▸ Directions for this task
State only the number of lines below where the word "yellow" is found.

▸ Dataset entries
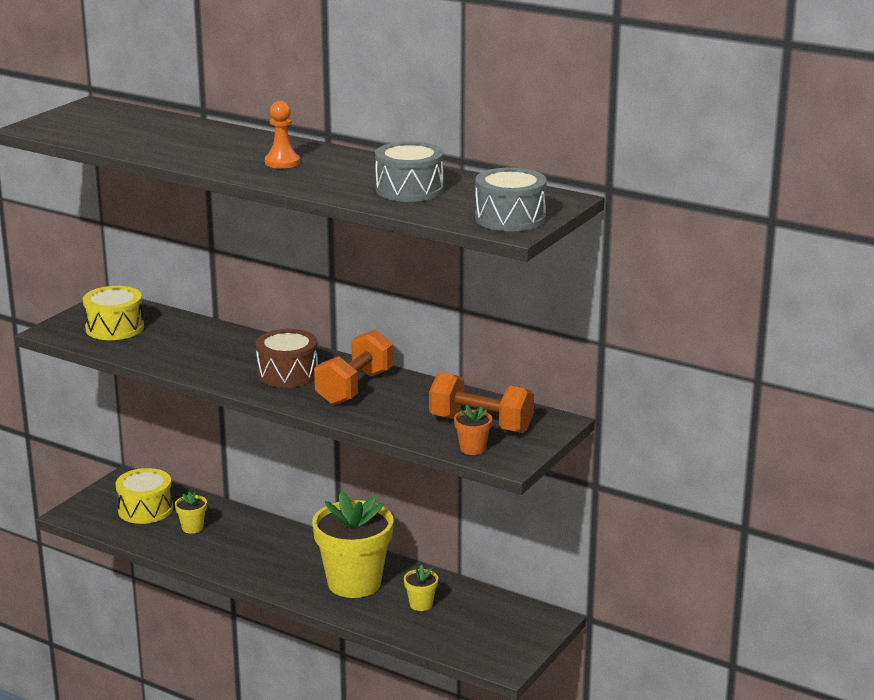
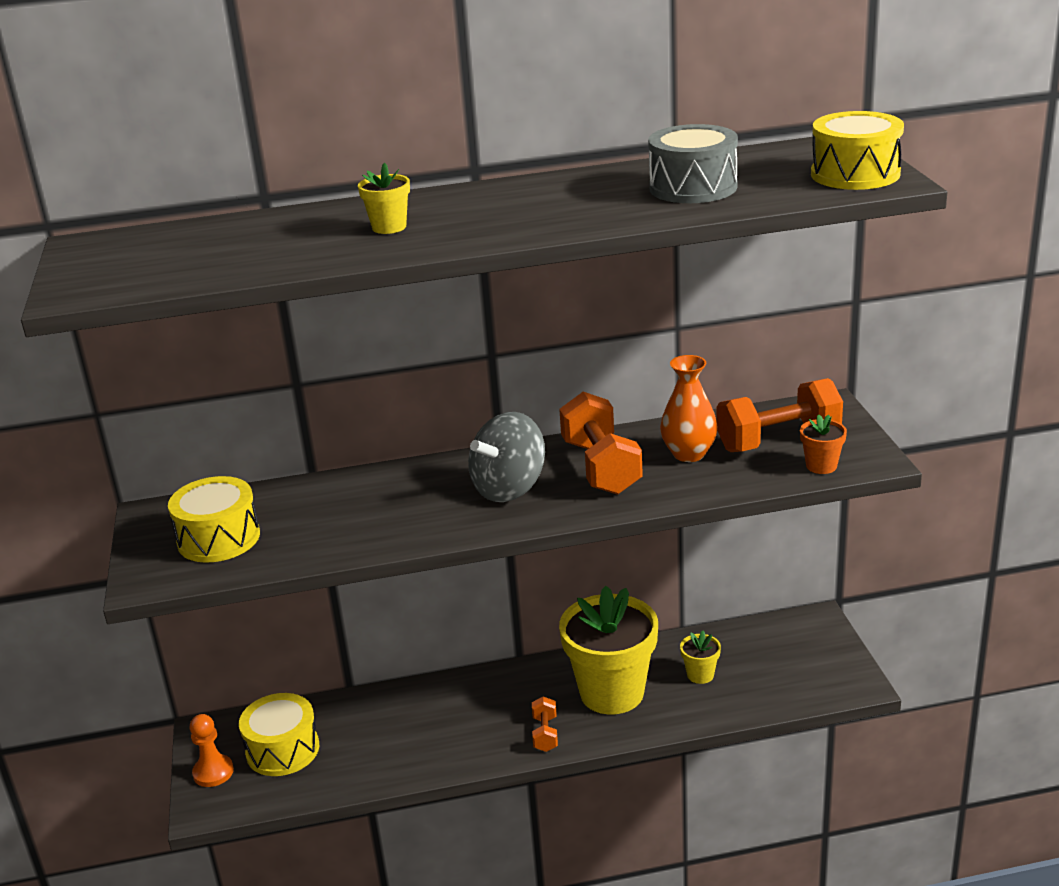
camera: 40 degrees left, 5 degrees up
yellow flower pot [175,492,207,534] -> yellow flower pot moved to [358,163,410,234]
brown drum [256,329,318,388] -> grey spinning top [468,412,545,502]
orange pawn [265,101,300,169] -> orange pawn moved to [190,714,234,787]
grey drum [475,167,547,231] -> yellow drum [811,111,904,190]
none -> orange dumbbell [532,696,558,752]
none -> orange vase [660,355,718,462]

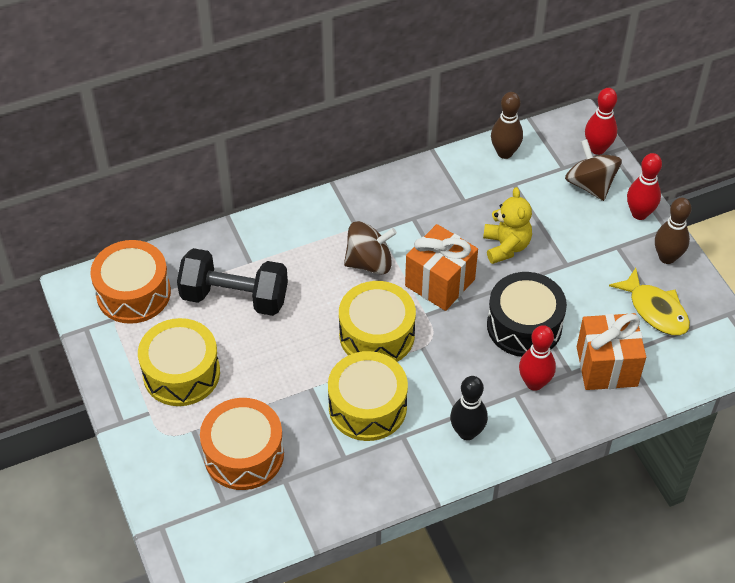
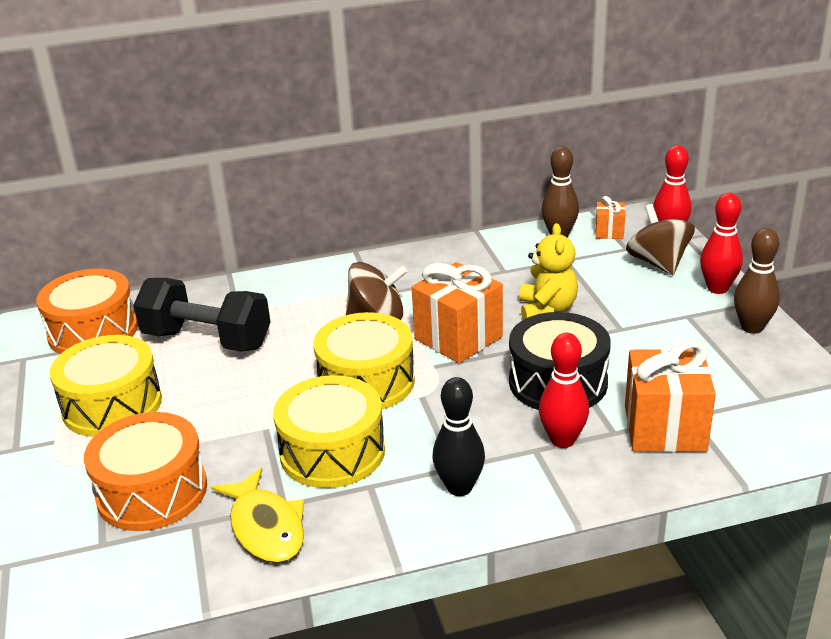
camera: 10 degrees right, 20 degrees down
yellow fish [609,268,690,336] -> yellow fish moved to [211,467,304,563]
none -> orange gift [595,196,625,239]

▸ Answer section
3